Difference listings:
"""

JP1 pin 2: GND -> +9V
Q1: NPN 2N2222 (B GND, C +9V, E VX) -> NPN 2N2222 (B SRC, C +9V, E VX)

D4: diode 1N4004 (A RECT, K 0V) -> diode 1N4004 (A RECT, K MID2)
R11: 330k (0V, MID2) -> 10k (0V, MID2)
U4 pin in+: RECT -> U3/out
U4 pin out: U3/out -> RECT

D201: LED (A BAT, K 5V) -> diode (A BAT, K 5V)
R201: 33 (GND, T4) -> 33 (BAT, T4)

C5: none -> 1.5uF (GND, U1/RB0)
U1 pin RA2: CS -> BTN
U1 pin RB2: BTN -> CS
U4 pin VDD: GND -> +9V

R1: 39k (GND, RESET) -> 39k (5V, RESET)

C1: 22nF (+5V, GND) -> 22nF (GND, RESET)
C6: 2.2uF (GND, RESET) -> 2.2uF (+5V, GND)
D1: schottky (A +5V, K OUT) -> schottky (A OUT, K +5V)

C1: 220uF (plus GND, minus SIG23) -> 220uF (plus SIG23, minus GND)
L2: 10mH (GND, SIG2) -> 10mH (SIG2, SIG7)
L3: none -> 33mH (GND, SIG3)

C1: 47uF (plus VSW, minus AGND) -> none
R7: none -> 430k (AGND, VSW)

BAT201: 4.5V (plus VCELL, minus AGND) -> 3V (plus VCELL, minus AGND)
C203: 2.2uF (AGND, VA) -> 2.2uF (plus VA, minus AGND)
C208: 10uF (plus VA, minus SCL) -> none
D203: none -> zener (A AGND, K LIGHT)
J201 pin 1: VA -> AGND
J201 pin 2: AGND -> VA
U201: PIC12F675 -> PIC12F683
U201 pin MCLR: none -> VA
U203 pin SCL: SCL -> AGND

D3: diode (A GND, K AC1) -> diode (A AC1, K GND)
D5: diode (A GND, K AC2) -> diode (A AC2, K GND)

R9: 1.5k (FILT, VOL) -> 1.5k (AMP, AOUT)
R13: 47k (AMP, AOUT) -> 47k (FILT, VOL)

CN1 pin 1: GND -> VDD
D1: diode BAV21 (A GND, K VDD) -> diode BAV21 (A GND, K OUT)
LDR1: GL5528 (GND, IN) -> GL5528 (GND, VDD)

"""

WHAT THE TASK REQUIRES: Each record above must be given again exactly as written.

RESPONSE TO THIS TASK:
JP1 pin 2: GND -> +9V
Q1: NPN 2N2222 (B GND, C +9V, E VX) -> NPN 2N2222 (B SRC, C +9V, E VX)

D4: diode 1N4004 (A RECT, K 0V) -> diode 1N4004 (A RECT, K MID2)
R11: 330k (0V, MID2) -> 10k (0V, MID2)
U4 pin in+: RECT -> U3/out
U4 pin out: U3/out -> RECT

D201: LED (A BAT, K 5V) -> diode (A BAT, K 5V)
R201: 33 (GND, T4) -> 33 (BAT, T4)

C5: none -> 1.5uF (GND, U1/RB0)
U1 pin RA2: CS -> BTN
U1 pin RB2: BTN -> CS
U4 pin VDD: GND -> +9V

R1: 39k (GND, RESET) -> 39k (5V, RESET)

C1: 22nF (+5V, GND) -> 22nF (GND, RESET)
C6: 2.2uF (GND, RESET) -> 2.2uF (+5V, GND)
D1: schottky (A +5V, K OUT) -> schottky (A OUT, K +5V)

C1: 220uF (plus GND, minus SIG23) -> 220uF (plus SIG23, minus GND)
L2: 10mH (GND, SIG2) -> 10mH (SIG2, SIG7)
L3: none -> 33mH (GND, SIG3)

C1: 47uF (plus VSW, minus AGND) -> none
R7: none -> 430k (AGND, VSW)

BAT201: 4.5V (plus VCELL, minus AGND) -> 3V (plus VCELL, minus AGND)
C203: 2.2uF (AGND, VA) -> 2.2uF (plus VA, minus AGND)
C208: 10uF (plus VA, minus SCL) -> none
D203: none -> zener (A AGND, K LIGHT)
J201 pin 1: VA -> AGND
J201 pin 2: AGND -> VA
U201: PIC12F675 -> PIC12F683
U201 pin MCLR: none -> VA
U203 pin SCL: SCL -> AGND

D3: diode (A GND, K AC1) -> diode (A AC1, K GND)
D5: diode (A GND, K AC2) -> diode (A AC2, K GND)

R9: 1.5k (FILT, VOL) -> 1.5k (AMP, AOUT)
R13: 47k (AMP, AOUT) -> 47k (FILT, VOL)

CN1 pin 1: GND -> VDD
D1: diode BAV21 (A GND, K VDD) -> diode BAV21 (A GND, K OUT)
LDR1: GL5528 (GND, IN) -> GL5528 (GND, VDD)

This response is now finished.